◆ **REQUIRED WORK**: Up to and including the line that holds "EmeraldSphere (no. 1 from left)", copy every line of the records below exactly, starting at the first; leave pictures out.

====

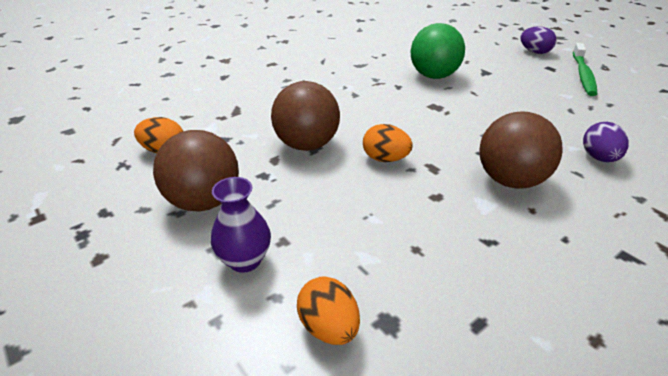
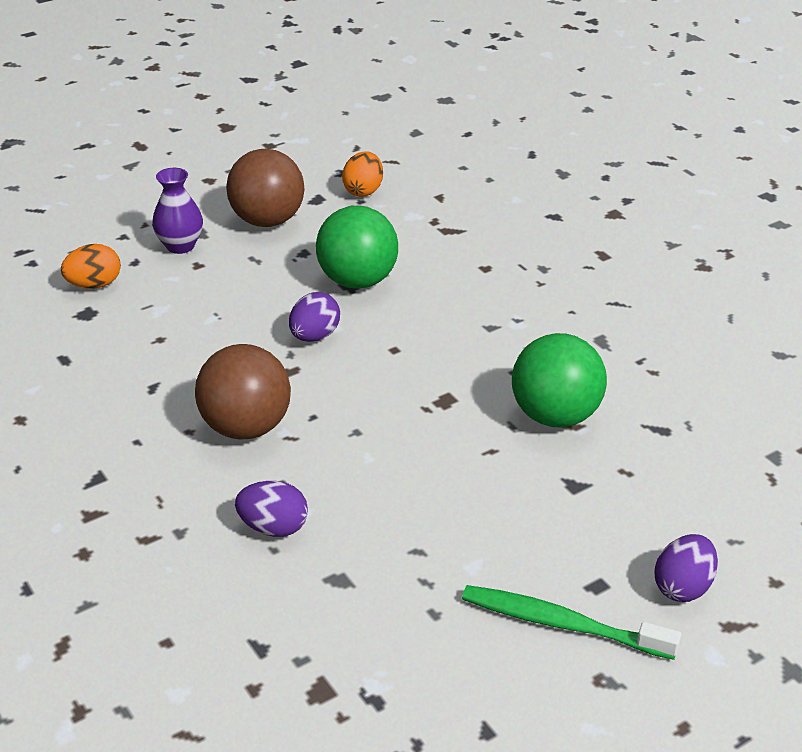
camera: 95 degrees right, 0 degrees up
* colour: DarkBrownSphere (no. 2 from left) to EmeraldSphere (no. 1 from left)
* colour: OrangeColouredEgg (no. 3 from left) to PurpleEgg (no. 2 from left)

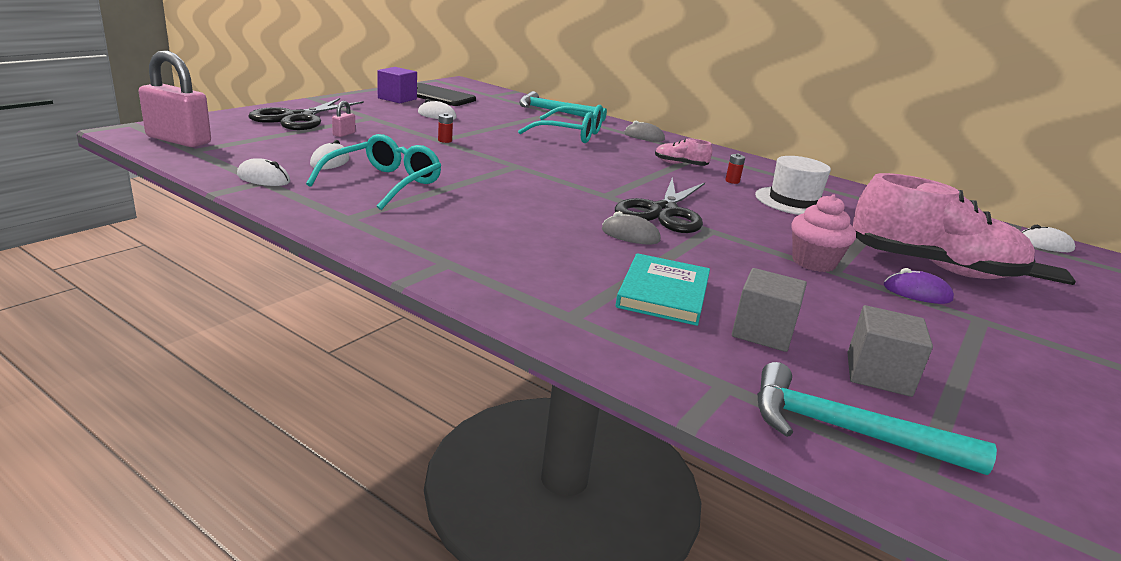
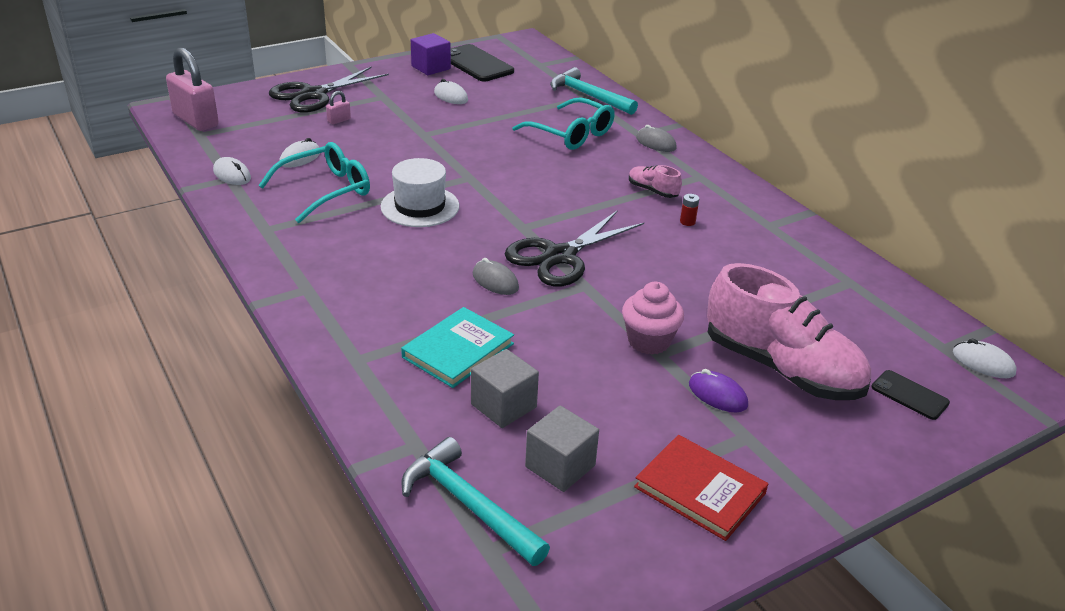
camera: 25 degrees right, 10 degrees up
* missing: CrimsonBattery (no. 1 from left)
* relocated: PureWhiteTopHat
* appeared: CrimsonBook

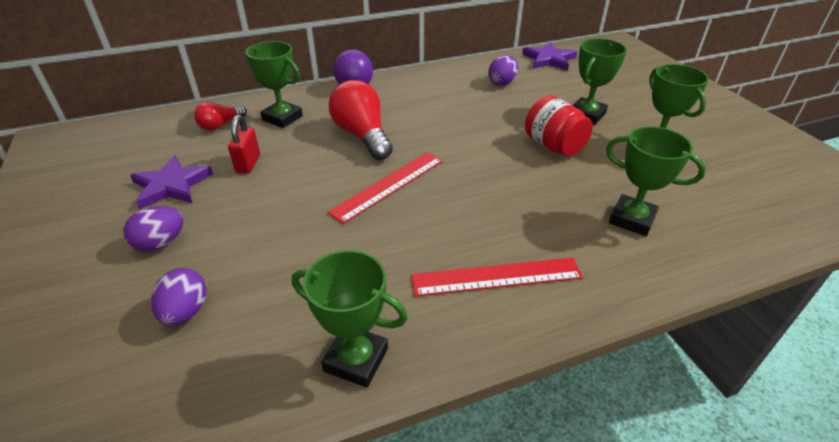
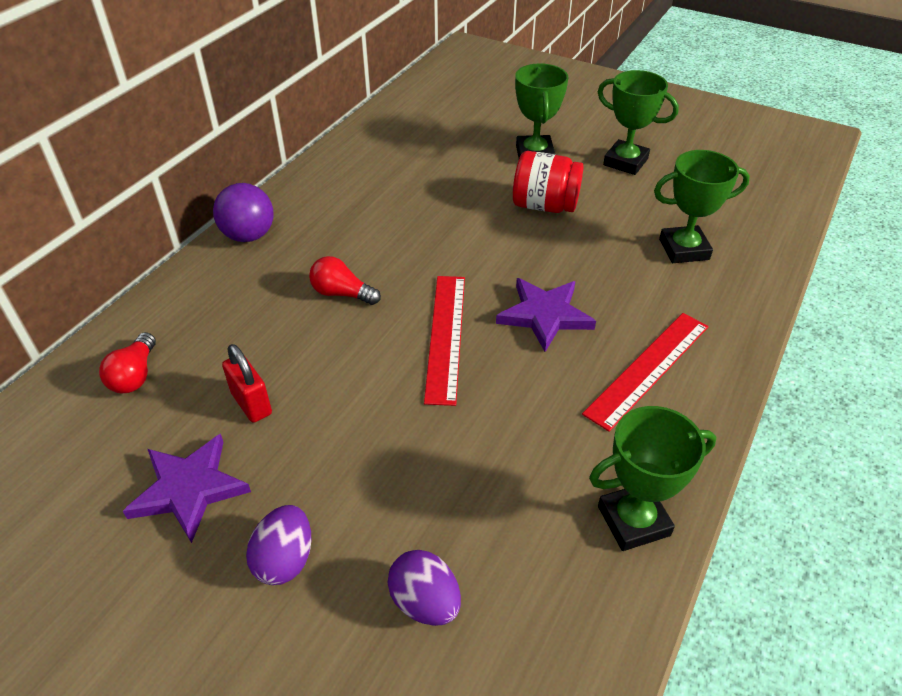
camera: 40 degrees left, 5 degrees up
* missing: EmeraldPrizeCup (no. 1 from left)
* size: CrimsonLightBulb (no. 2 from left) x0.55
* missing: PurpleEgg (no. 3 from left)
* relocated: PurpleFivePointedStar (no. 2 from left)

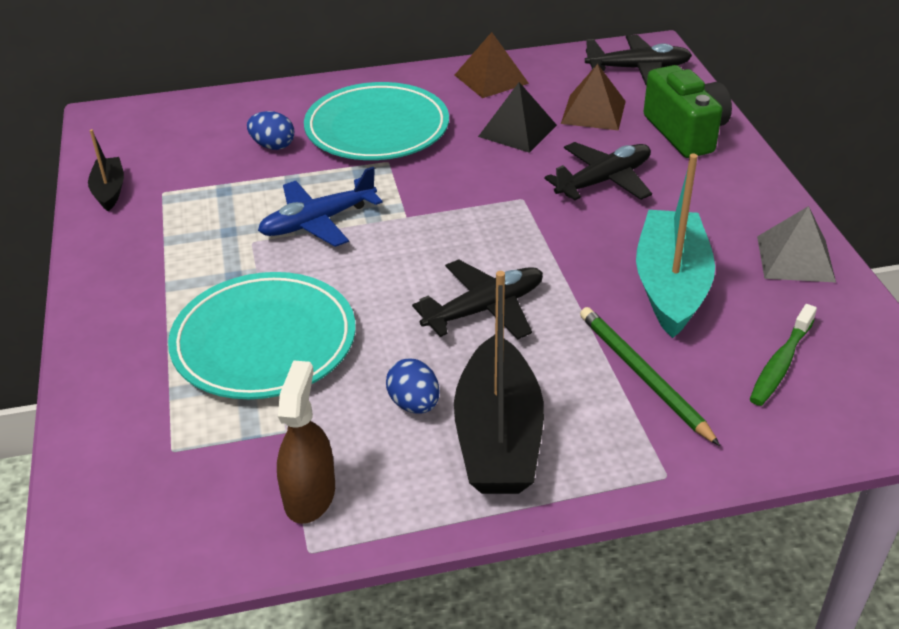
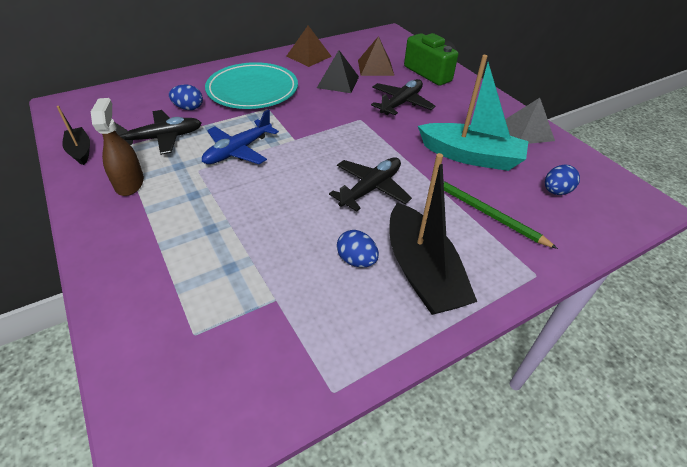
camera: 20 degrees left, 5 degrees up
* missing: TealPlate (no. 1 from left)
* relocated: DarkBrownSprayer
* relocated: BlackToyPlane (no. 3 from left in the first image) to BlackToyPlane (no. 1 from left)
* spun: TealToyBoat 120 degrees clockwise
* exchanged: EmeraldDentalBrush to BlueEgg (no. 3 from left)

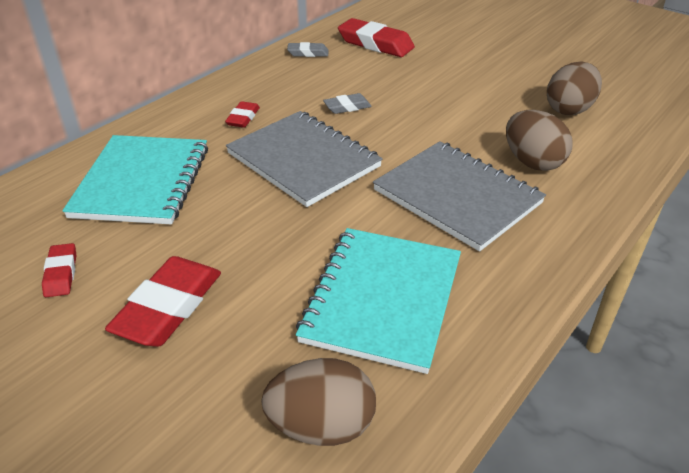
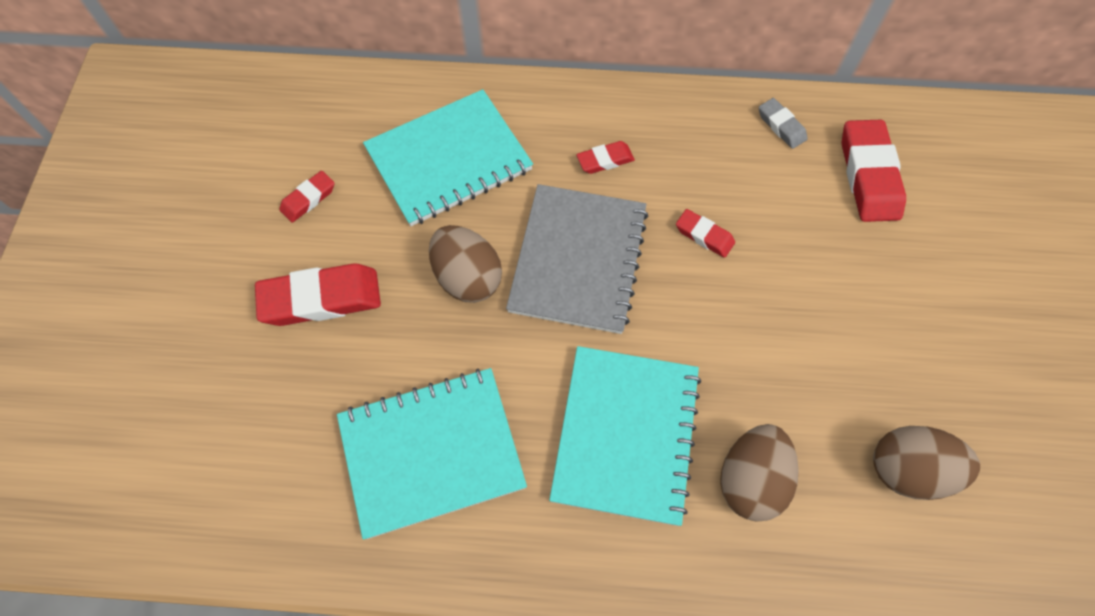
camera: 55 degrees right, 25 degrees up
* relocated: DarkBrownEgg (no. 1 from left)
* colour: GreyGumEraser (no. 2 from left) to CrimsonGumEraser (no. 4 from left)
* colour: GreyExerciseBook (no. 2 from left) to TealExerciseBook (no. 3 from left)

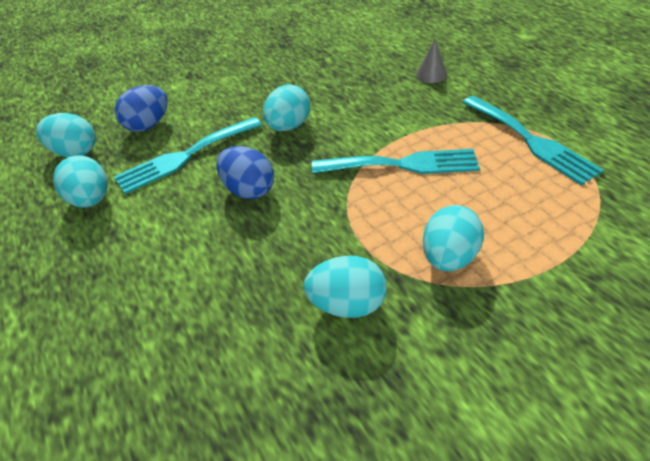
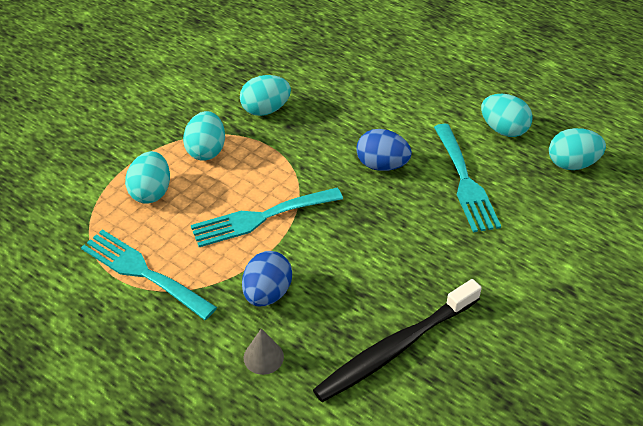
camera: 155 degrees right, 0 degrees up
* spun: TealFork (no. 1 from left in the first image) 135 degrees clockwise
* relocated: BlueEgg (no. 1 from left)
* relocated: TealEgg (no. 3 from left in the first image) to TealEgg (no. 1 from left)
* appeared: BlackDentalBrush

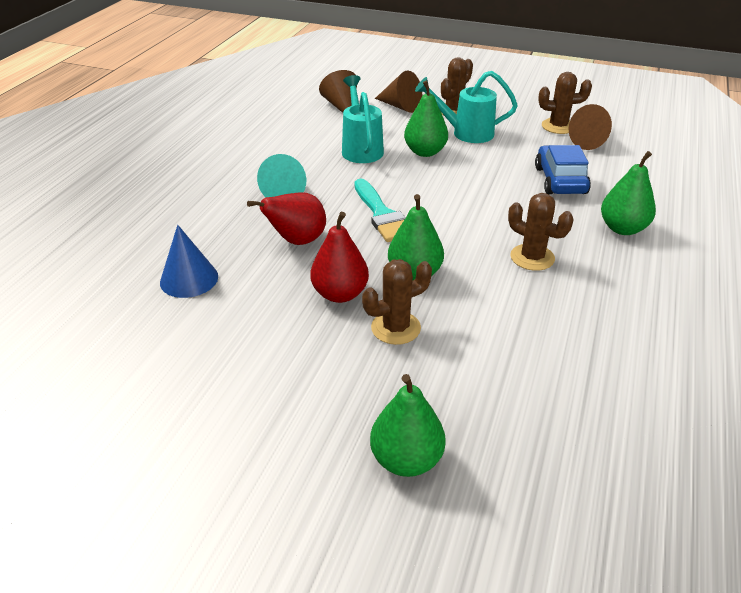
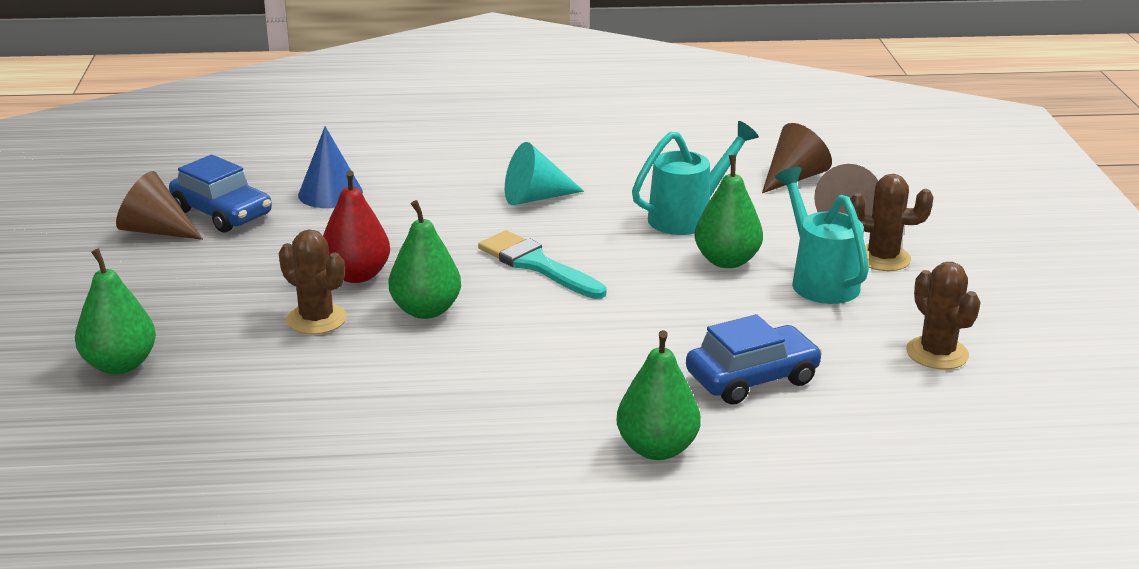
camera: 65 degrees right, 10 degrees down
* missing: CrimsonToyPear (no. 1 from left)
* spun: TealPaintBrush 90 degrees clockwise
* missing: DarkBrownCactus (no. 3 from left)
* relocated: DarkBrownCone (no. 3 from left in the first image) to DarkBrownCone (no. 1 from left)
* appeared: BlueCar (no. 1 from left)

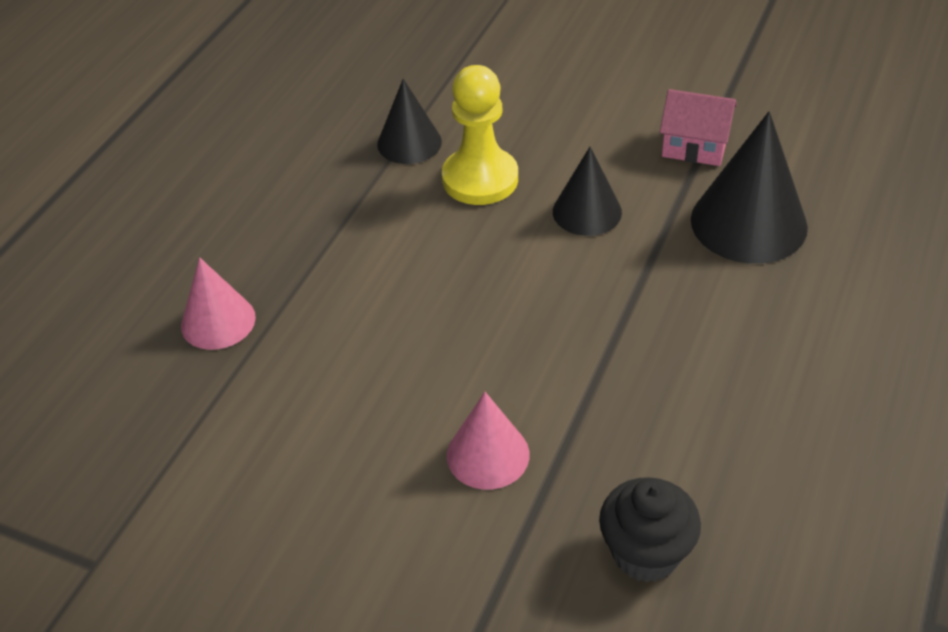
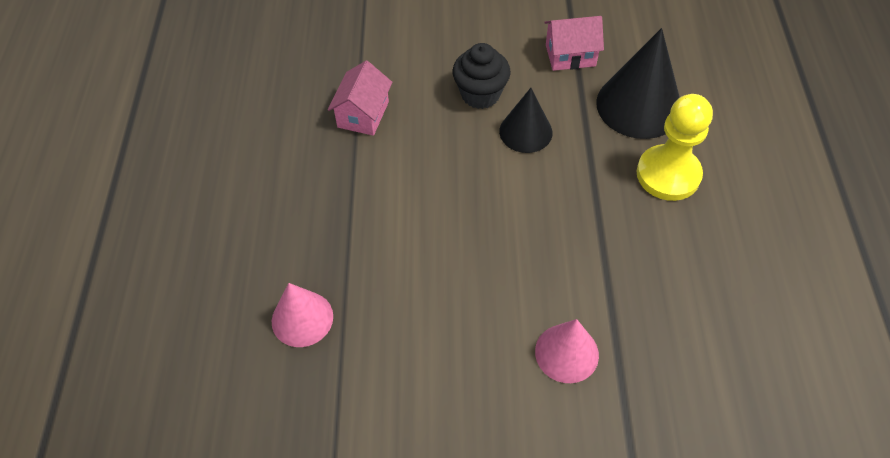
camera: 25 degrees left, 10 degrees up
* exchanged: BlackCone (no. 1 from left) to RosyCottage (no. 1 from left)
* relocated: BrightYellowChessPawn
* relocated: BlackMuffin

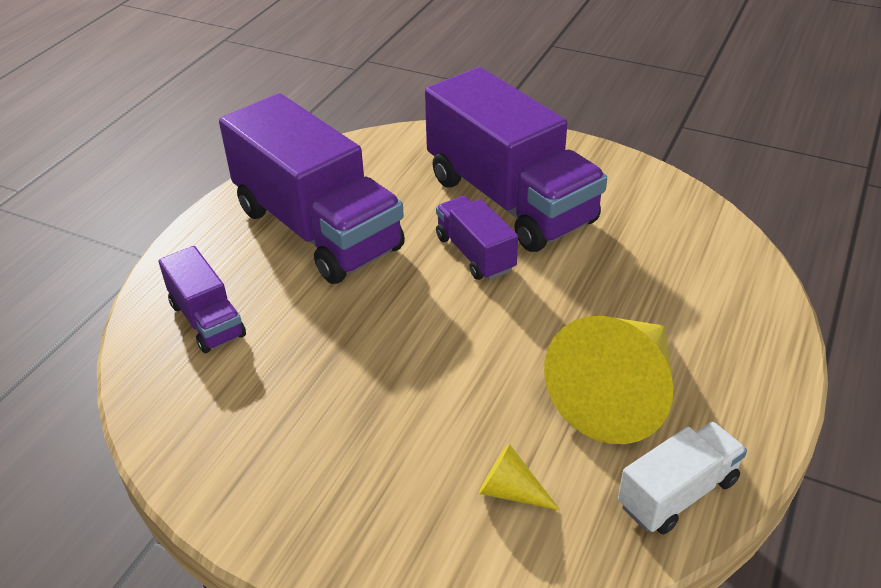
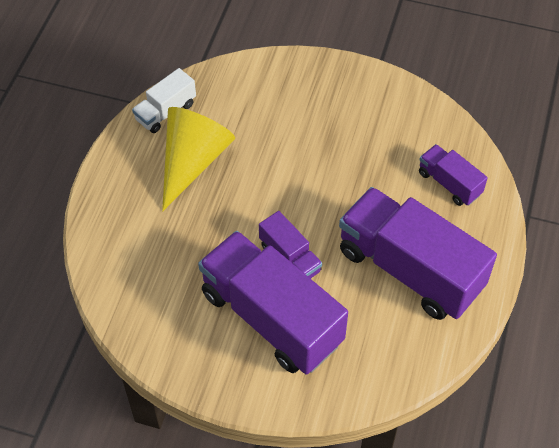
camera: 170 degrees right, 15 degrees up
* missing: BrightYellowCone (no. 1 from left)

====

◆ **RESULT**:
camera: 95 degrees right, 0 degrees up
* colour: DarkBrownSphere (no. 2 from left) to EmeraldSphere (no. 1 from left)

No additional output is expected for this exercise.